_WORK REQUIRED_: If a record contains a picture, skip the picture and transcribe the rest exactly.

_PROVIDED INFORMATION_:
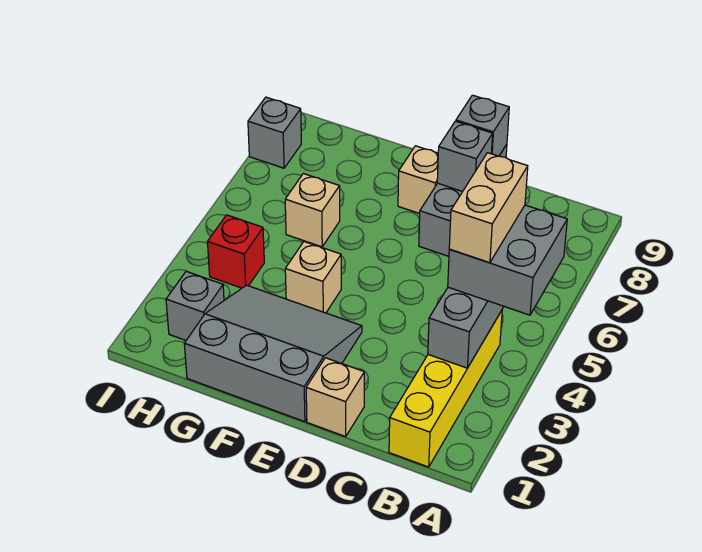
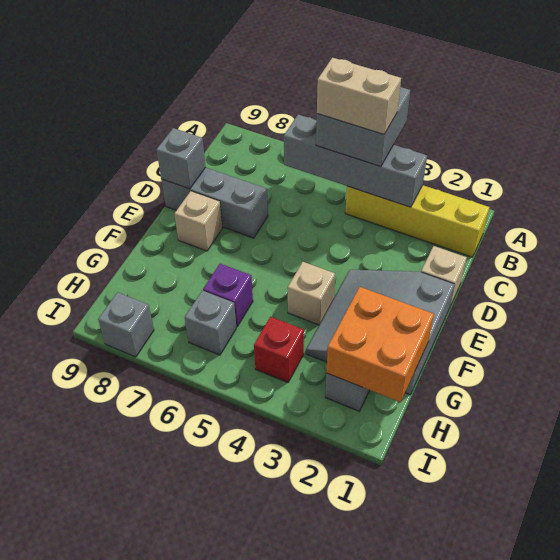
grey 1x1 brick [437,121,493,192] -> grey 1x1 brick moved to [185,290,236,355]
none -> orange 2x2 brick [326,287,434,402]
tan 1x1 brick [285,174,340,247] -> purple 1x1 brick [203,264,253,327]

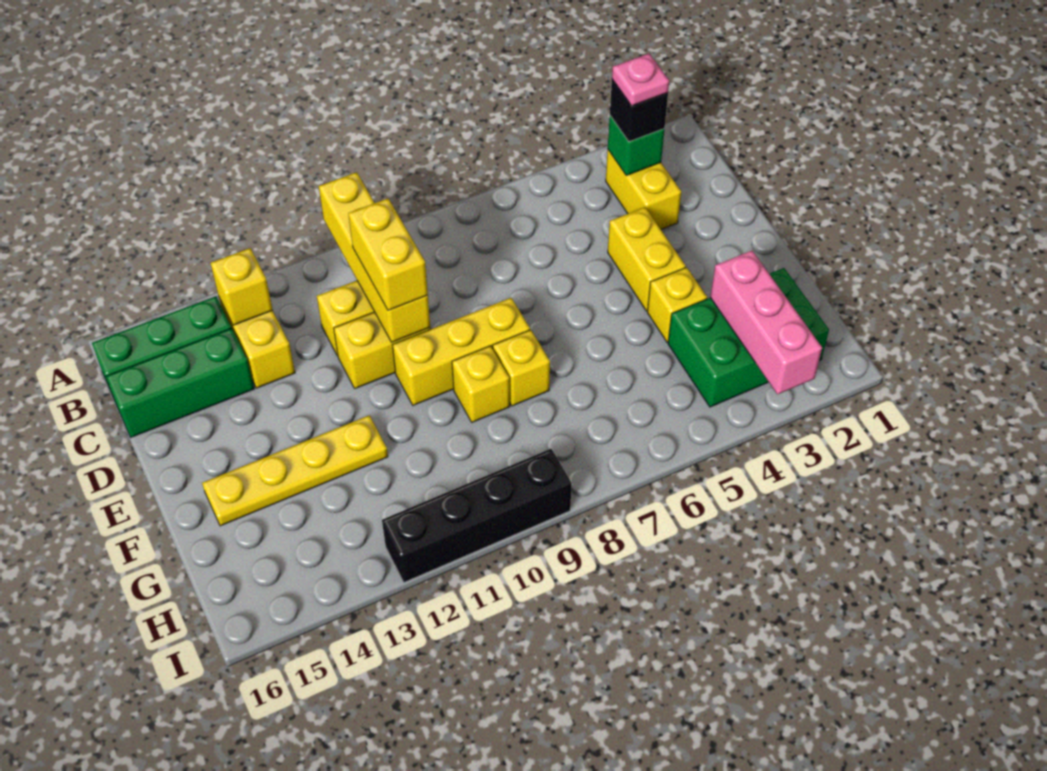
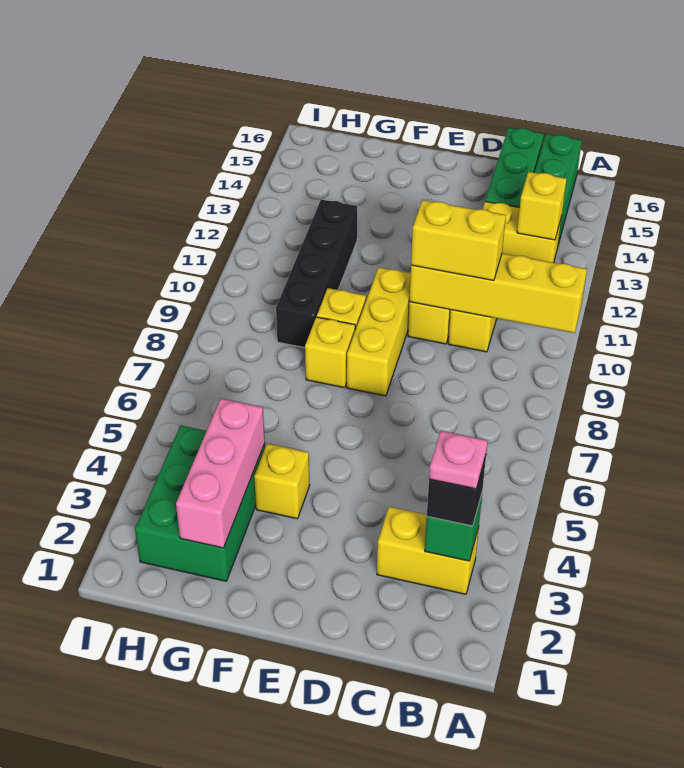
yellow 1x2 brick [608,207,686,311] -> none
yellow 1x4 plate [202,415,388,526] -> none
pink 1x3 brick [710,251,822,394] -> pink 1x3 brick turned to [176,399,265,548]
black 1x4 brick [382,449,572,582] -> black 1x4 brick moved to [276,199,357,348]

_EXERCISE RESULT_:
grey 1x1 brick [437,121,493,192] -> grey 1x1 brick moved to [185,290,236,355]
none -> orange 2x2 brick [326,287,434,402]
tan 1x1 brick [285,174,340,247] -> purple 1x1 brick [203,264,253,327]

yellow 1x2 brick [608,207,686,311] -> none
yellow 1x4 plate [202,415,388,526] -> none
pink 1x3 brick [710,251,822,394] -> pink 1x3 brick turned to [176,399,265,548]
black 1x4 brick [382,449,572,582] -> black 1x4 brick moved to [276,199,357,348]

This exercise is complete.